RECORDED INFORMATION:
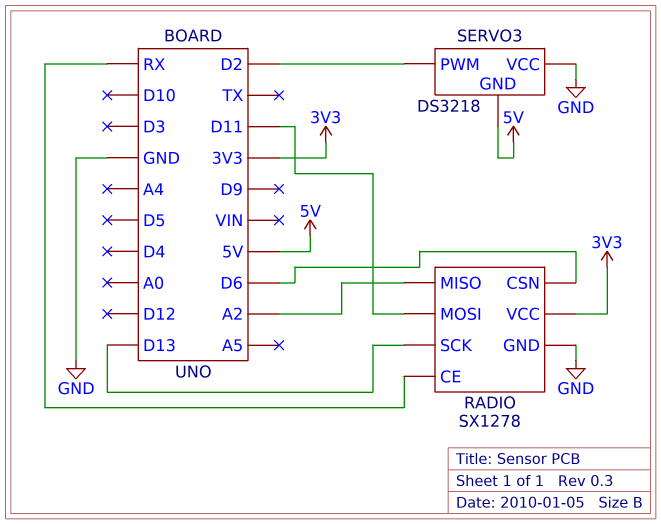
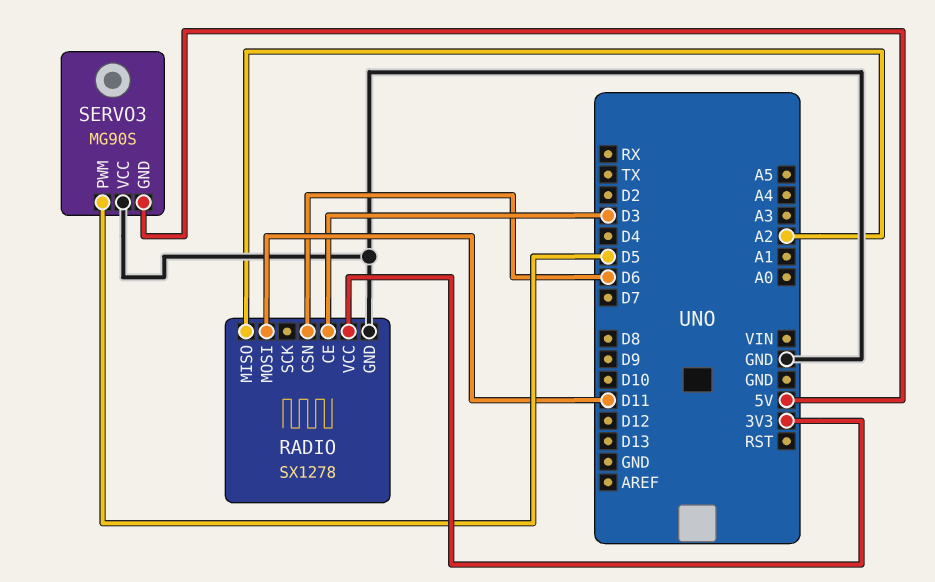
RADIO pin CE: RX -> D3
RADIO pin SCK: D13 -> none
SERVO3: DS3218 -> MG90S
SERVO3 pin PWM: D2 -> D5

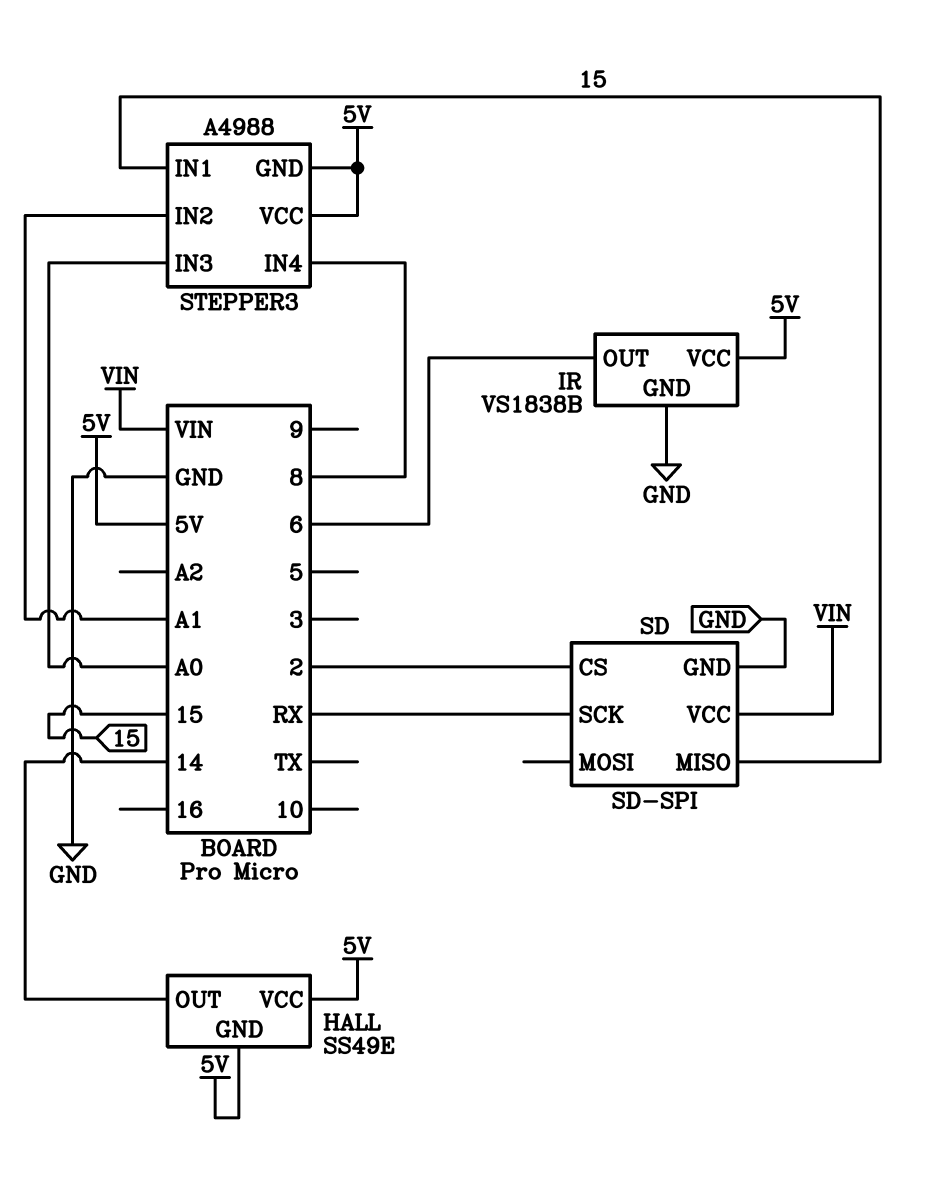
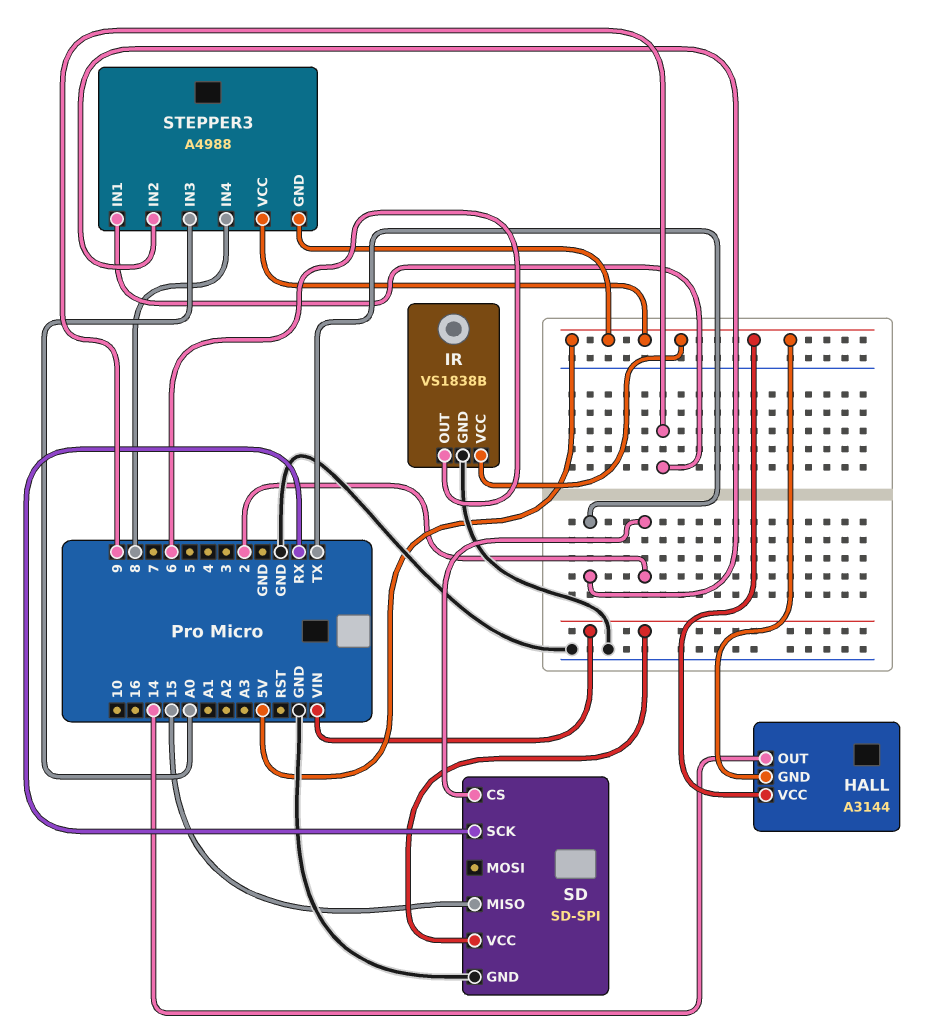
HALL: SS49E -> A3144
STEPPER3 pin IN1: 15 -> 9
STEPPER3 pin IN2: A1 -> TX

EXERCISE AIM: Locate "RADIO pin SCK: D13 -> none" in the entries above. Copy, exactly and only, the lines from that line to the end, leaving out the pictures.

REPLY:
RADIO pin SCK: D13 -> none
SERVO3: DS3218 -> MG90S
SERVO3 pin PWM: D2 -> D5

HALL: SS49E -> A3144
STEPPER3 pin IN1: 15 -> 9
STEPPER3 pin IN2: A1 -> TX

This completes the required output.